→ Work item:
Say the data back exactly as it is written below.

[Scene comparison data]
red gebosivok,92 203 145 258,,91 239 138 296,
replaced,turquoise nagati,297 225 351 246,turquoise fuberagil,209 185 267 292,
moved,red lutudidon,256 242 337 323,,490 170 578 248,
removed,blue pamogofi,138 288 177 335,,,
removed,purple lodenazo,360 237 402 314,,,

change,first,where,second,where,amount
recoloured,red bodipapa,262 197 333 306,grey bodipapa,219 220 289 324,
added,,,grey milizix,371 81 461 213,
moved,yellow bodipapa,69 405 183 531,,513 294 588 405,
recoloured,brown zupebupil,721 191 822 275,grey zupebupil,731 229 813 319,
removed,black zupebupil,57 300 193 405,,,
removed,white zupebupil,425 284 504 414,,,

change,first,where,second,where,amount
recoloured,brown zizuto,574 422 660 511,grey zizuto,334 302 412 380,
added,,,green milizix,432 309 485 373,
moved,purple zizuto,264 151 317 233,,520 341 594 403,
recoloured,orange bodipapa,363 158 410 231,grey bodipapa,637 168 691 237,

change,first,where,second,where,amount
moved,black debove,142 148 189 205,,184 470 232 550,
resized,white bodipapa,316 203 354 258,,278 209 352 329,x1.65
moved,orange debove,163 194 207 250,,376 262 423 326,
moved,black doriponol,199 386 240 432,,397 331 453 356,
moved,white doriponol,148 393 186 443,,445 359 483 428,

→ Result:
red gebosivok,92 203 145 258,,91 239 138 296,
replaced,turquoise nagati,297 225 351 246,turquoise fuberagil,209 185 267 292,
moved,red lutudidon,256 242 337 323,,490 170 578 248,
removed,blue pamogofi,138 288 177 335,,,
removed,purple lodenazo,360 237 402 314,,,

change,first,where,second,where,amount
recoloured,red bodipapa,262 197 333 306,grey bodipapa,219 220 289 324,
added,,,grey milizix,371 81 461 213,
moved,yellow bodipapa,69 405 183 531,,513 294 588 405,
recoloured,brown zupebupil,721 191 822 275,grey zupebupil,731 229 813 319,
removed,black zupebupil,57 300 193 405,,,
removed,white zupebupil,425 284 504 414,,,

change,first,where,second,where,amount
recoloured,brown zizuto,574 422 660 511,grey zizuto,334 302 412 380,
added,,,green milizix,432 309 485 373,
moved,purple zizuto,264 151 317 233,,520 341 594 403,
recoloured,orange bodipapa,363 158 410 231,grey bodipapa,637 168 691 237,

change,first,where,second,where,amount
moved,black debove,142 148 189 205,,184 470 232 550,
resized,white bodipapa,316 203 354 258,,278 209 352 329,x1.65
moved,orange debove,163 194 207 250,,376 262 423 326,
moved,black doriponol,199 386 240 432,,397 331 453 356,
moved,white doriponol,148 393 186 443,,445 359 483 428,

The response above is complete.